*** Opening Information given ***

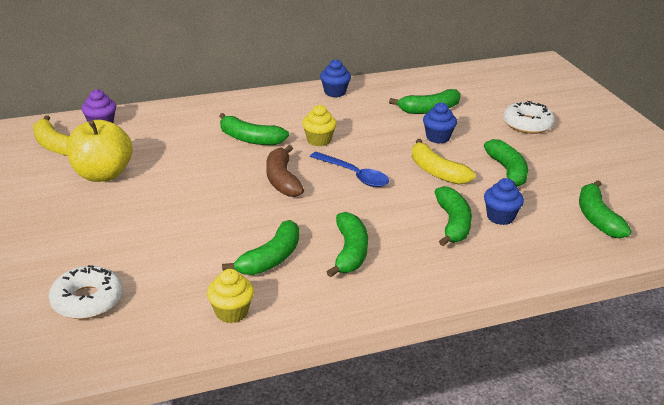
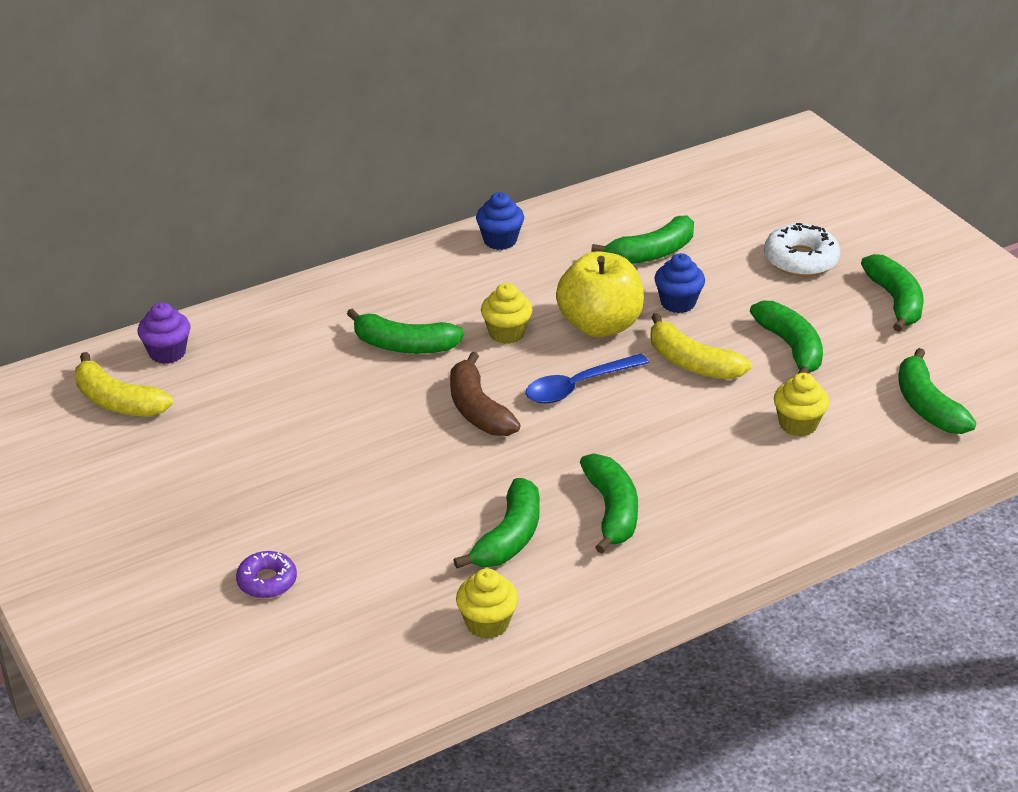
camera: 10 degrees left, 5 degrees up
(87, 300) = (289, 638): white donut -> none
(92, 262) = (267, 581): none -> purple donut
(102, 174) = (213, 440): yellow apple -> yellow apple (599, 325)
(354, 175) = (578, 386): blue spoon -> blue spoon turned 120 degrees clockwise
(453, 223) = (737, 445): green banana -> green banana (895, 301)
(500, 217) = (798, 424): blue cupcake -> yellow cupcake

*** Closing Information given ***

Beginning with the line that contains "(92, 262) = (267, 581): none -> purple donut", set down every line through the end of the data without change.

Answer box:
(92, 262) = (267, 581): none -> purple donut
(102, 174) = (213, 440): yellow apple -> yellow apple (599, 325)
(354, 175) = (578, 386): blue spoon -> blue spoon turned 120 degrees clockwise
(453, 223) = (737, 445): green banana -> green banana (895, 301)
(500, 217) = (798, 424): blue cupcake -> yellow cupcake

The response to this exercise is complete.